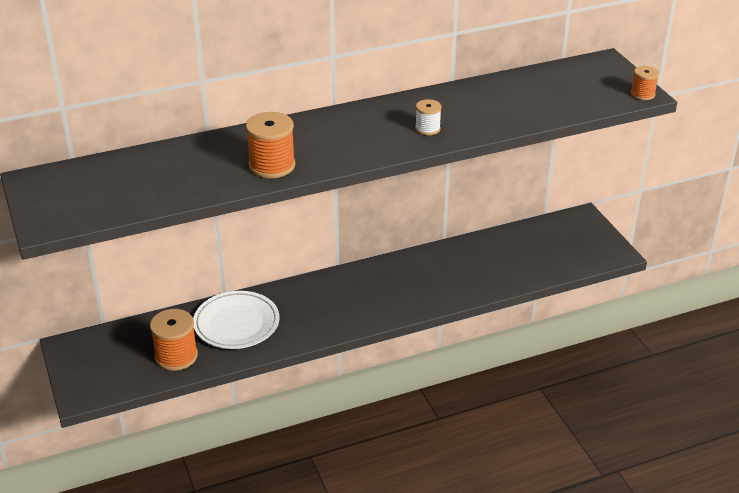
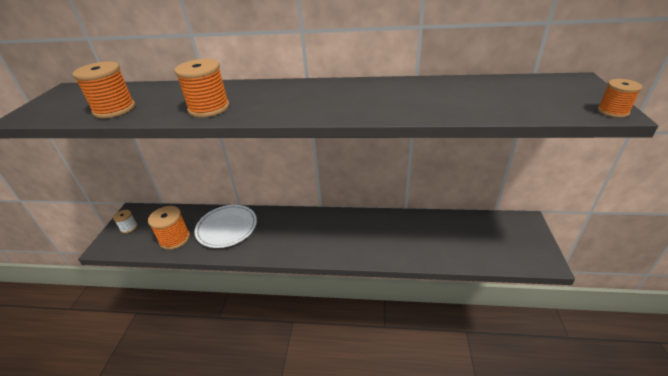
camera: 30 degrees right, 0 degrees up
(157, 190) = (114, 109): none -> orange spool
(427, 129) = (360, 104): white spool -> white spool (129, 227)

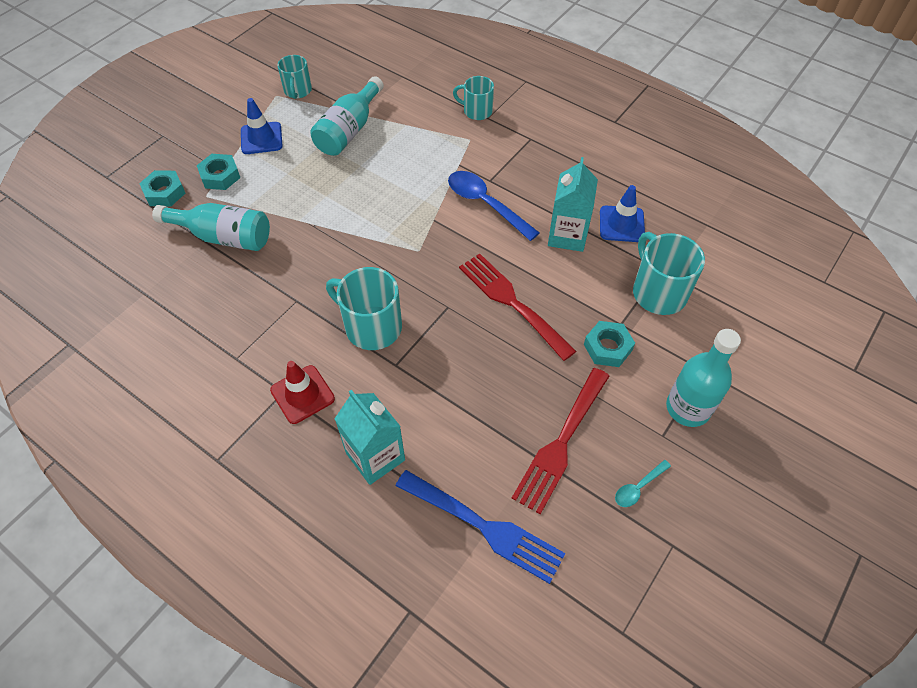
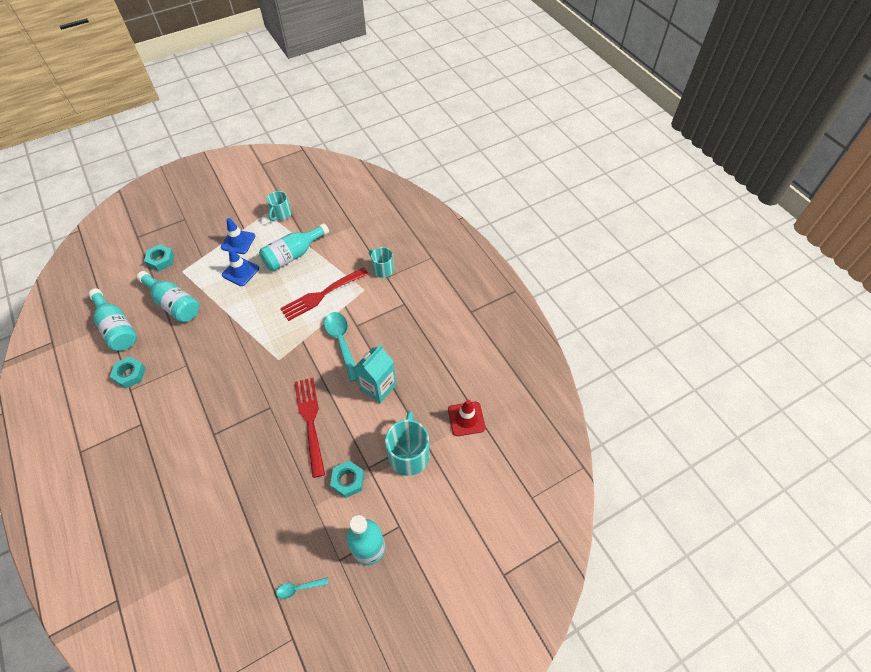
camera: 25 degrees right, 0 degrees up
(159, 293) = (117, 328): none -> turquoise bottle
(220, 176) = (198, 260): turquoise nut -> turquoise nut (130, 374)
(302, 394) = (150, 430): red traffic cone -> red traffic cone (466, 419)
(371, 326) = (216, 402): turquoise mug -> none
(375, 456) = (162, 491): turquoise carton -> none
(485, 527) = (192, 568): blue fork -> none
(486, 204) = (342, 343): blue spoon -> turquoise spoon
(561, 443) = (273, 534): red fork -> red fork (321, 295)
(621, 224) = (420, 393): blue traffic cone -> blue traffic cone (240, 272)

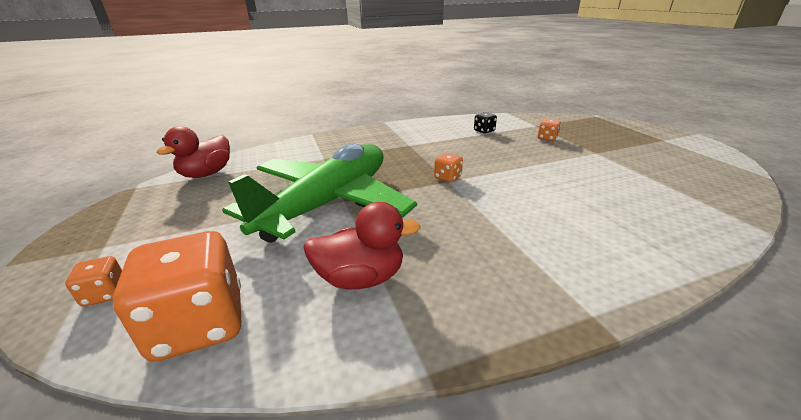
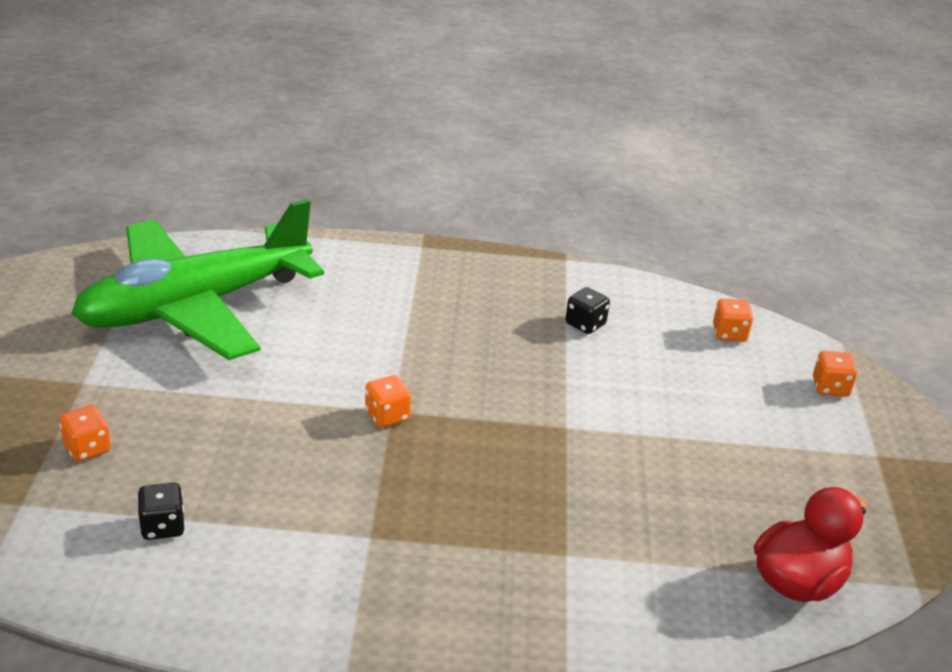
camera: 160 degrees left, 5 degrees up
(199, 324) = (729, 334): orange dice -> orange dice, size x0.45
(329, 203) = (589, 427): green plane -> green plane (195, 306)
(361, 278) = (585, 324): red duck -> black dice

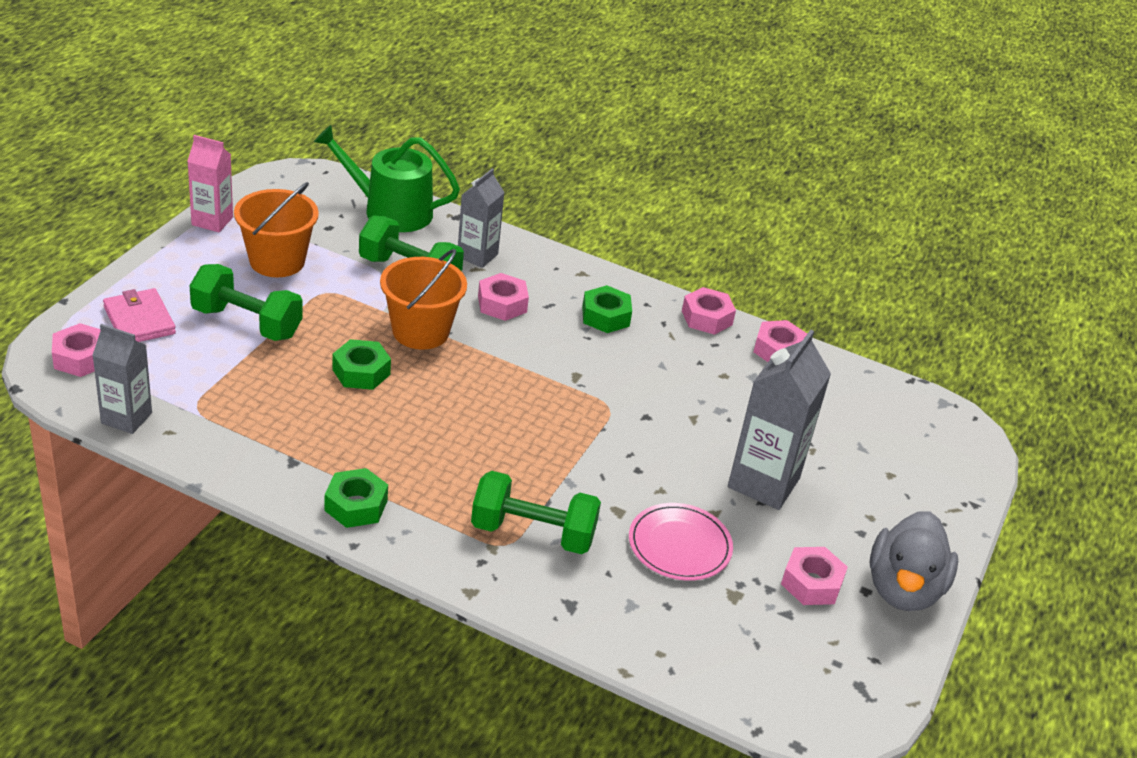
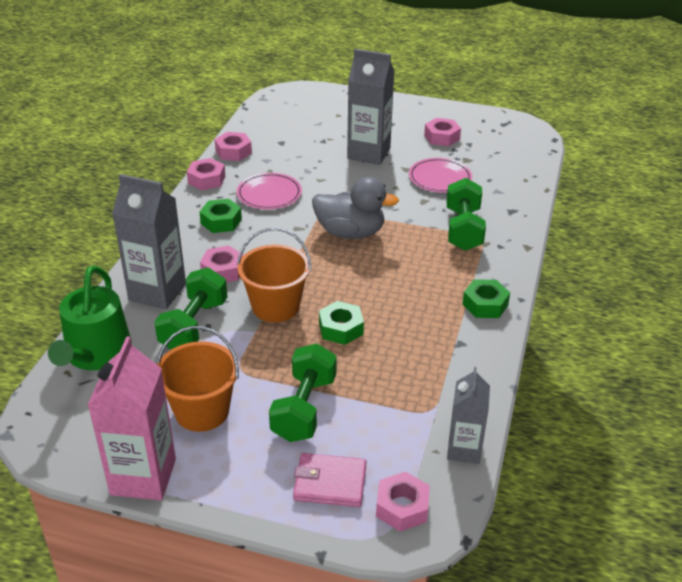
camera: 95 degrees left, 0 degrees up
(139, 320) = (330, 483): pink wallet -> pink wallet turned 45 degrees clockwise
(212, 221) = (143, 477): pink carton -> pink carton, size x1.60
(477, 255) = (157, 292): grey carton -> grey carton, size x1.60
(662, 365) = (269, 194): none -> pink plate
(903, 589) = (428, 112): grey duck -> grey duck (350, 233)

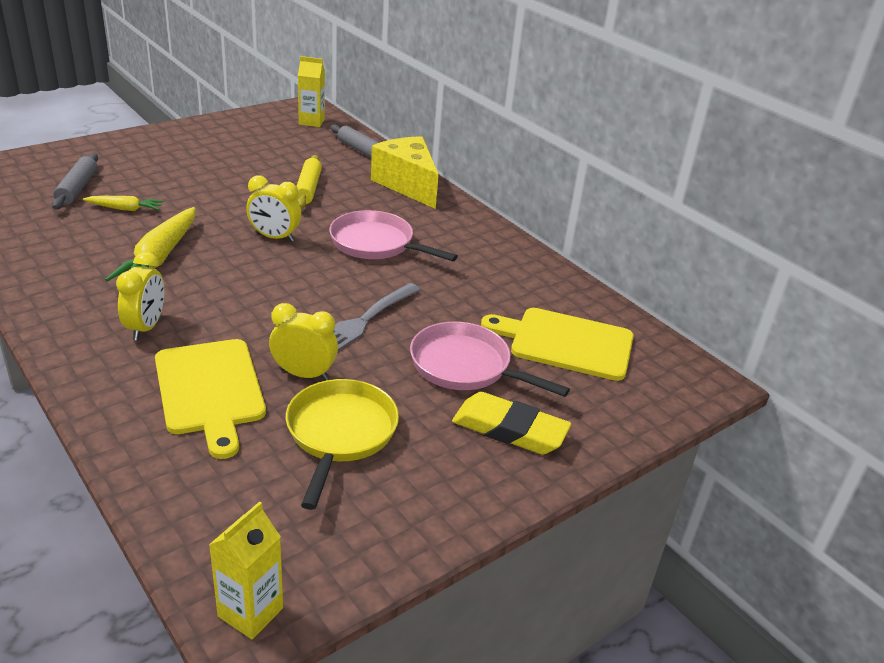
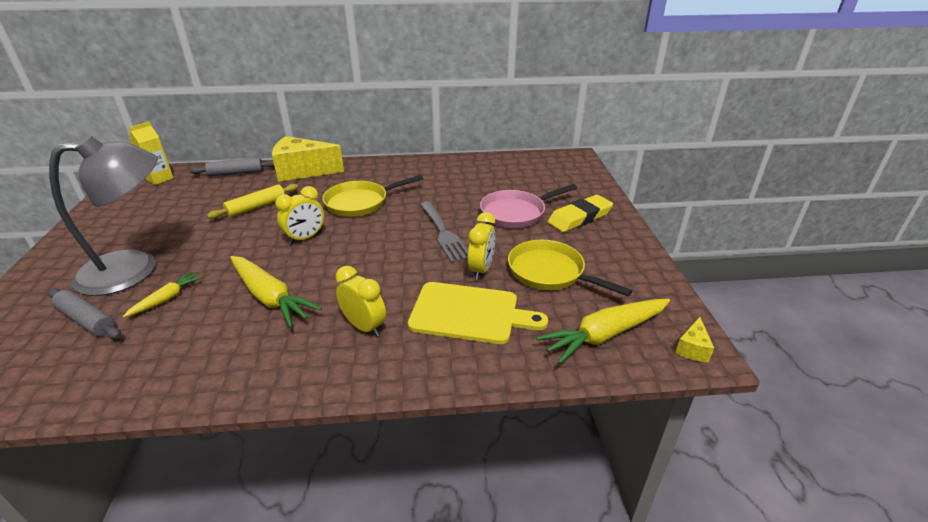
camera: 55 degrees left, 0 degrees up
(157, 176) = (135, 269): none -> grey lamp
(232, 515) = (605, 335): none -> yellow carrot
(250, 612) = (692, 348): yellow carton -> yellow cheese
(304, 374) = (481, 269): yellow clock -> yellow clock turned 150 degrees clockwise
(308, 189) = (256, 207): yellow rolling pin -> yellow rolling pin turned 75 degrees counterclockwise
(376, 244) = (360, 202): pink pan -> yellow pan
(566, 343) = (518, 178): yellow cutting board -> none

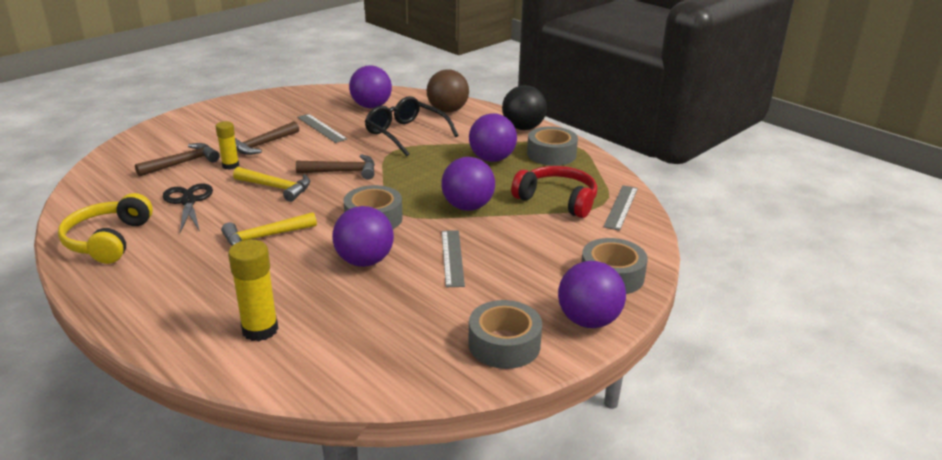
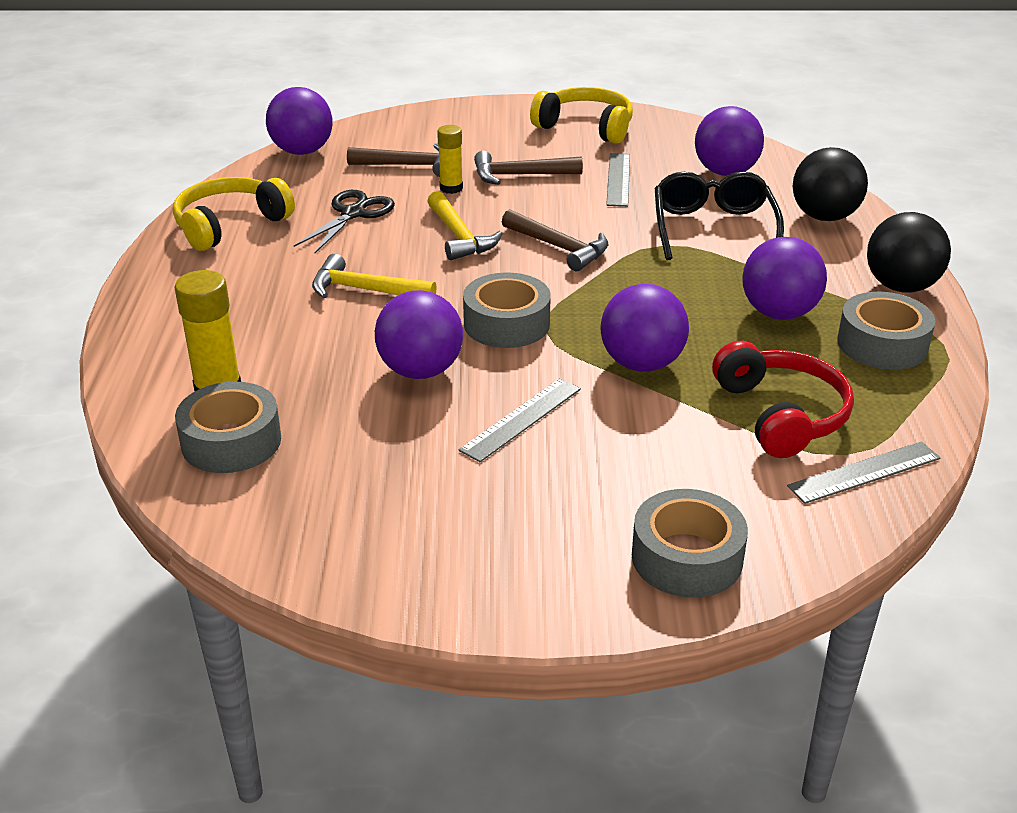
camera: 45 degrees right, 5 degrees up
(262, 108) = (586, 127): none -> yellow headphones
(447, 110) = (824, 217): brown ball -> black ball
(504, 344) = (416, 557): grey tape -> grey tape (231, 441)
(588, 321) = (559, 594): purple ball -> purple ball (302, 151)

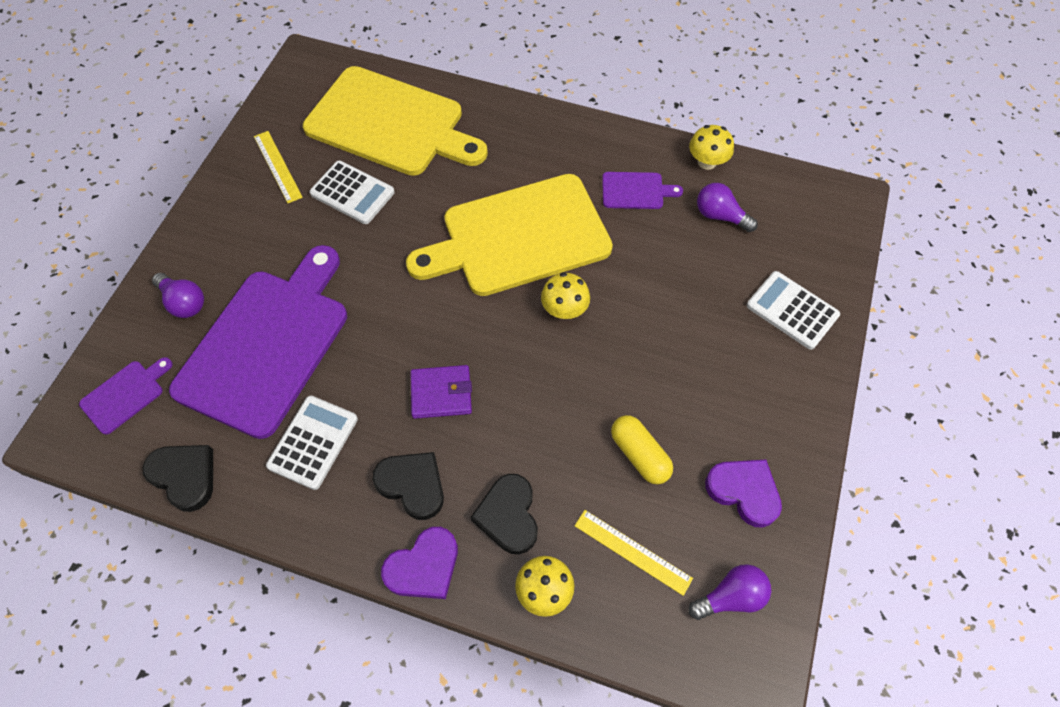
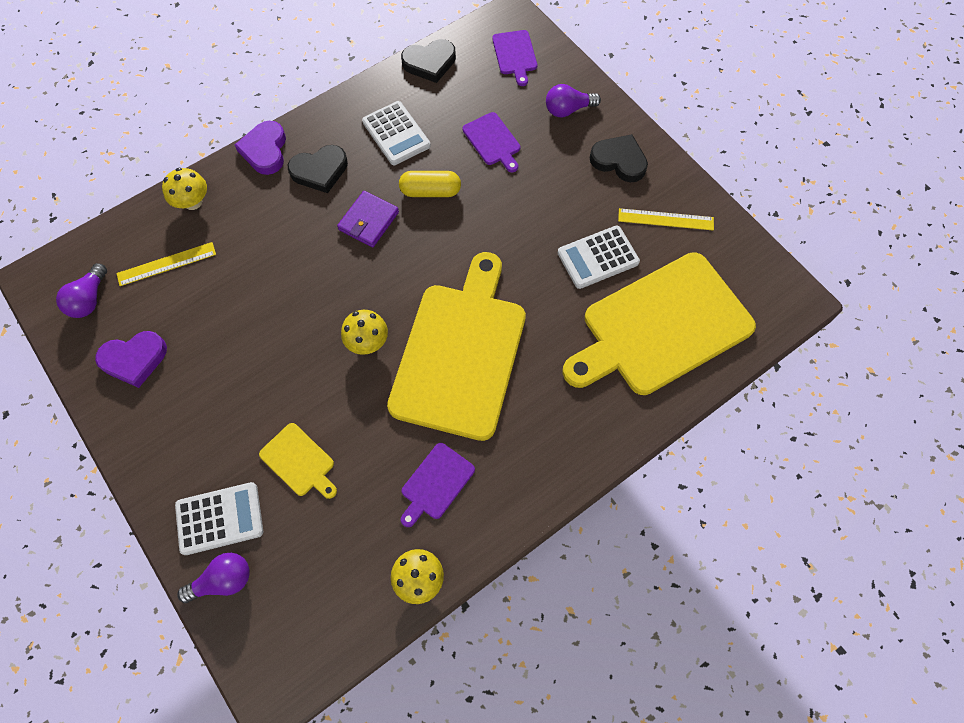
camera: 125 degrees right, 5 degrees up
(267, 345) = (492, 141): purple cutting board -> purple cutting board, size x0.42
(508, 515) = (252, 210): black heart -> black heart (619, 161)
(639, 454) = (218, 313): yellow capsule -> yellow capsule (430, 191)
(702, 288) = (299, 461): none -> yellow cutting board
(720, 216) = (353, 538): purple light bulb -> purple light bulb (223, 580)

- [Work instruction]:
Give the records back exactly, with no pictures.

- [Solution for this exercise]:
camera: 30 degrees right, 0 degrees up
(157, 190) = (114, 109): none -> orange spool
(427, 129) = (360, 104): white spool -> white spool (129, 227)

camera: 25 degrees right, 0 degrees up
(159, 293) = (117, 328): none -> turquoise bottle
(220, 176) = (198, 260): turquoise nut -> turquoise nut (130, 374)
(302, 394) = (150, 430): red traffic cone -> red traffic cone (466, 419)
(371, 326) = (216, 402): turquoise mug -> none
(375, 456) = (162, 491): turquoise carton -> none
(485, 527) = (192, 568): blue fork -> none
(486, 204) = (342, 343): blue spoon -> turquoise spoon
(561, 443) = (273, 534): red fork -> red fork (321, 295)
(621, 224) = (420, 393): blue traffic cone -> blue traffic cone (240, 272)

camera: 160 degrees left, 5 degrees up
(199, 324) = (729, 334): orange dice -> orange dice, size x0.45
(329, 203) = (589, 427): green plane -> green plane (195, 306)
(361, 278) = (585, 324): red duck -> black dice

camera: 95 degrees left, 0 degrees up
(139, 320) = (330, 483): pink wallet -> pink wallet turned 45 degrees clockwise
(212, 221) = (143, 477): pink carton -> pink carton, size x1.60
(477, 255) = (157, 292): grey carton -> grey carton, size x1.60
(662, 365) = (269, 194): none -> pink plate
(903, 589) = (428, 112): grey duck -> grey duck (350, 233)

camera: 55 degrees left, 0 degrees up
(157, 176) = (135, 269): none -> grey lamp
(232, 515) = (605, 335): none -> yellow carrot
(250, 612) = (692, 348): yellow carton -> yellow cheese
(304, 374) = (481, 269): yellow clock -> yellow clock turned 150 degrees clockwise
(308, 189) = (256, 207): yellow rolling pin -> yellow rolling pin turned 75 degrees counterclockwise
(376, 244) = (360, 202): pink pan -> yellow pan
(566, 343) = (518, 178): yellow cutting board -> none

camera: 45 degrees right, 5 degrees up
(262, 108) = (586, 127): none -> yellow headphones
(447, 110) = (824, 217): brown ball -> black ball
(504, 344) = (416, 557): grey tape -> grey tape (231, 441)
(588, 321) = (559, 594): purple ball -> purple ball (302, 151)

camera: 125 degrees right, 5 degrees up
(267, 345) = (492, 141): purple cutting board -> purple cutting board, size x0.42
(508, 515) = (252, 210): black heart -> black heart (619, 161)
(639, 454) = (218, 313): yellow capsule -> yellow capsule (430, 191)
(702, 288) = (299, 461): none -> yellow cutting board
(720, 216) = (353, 538): purple light bulb -> purple light bulb (223, 580)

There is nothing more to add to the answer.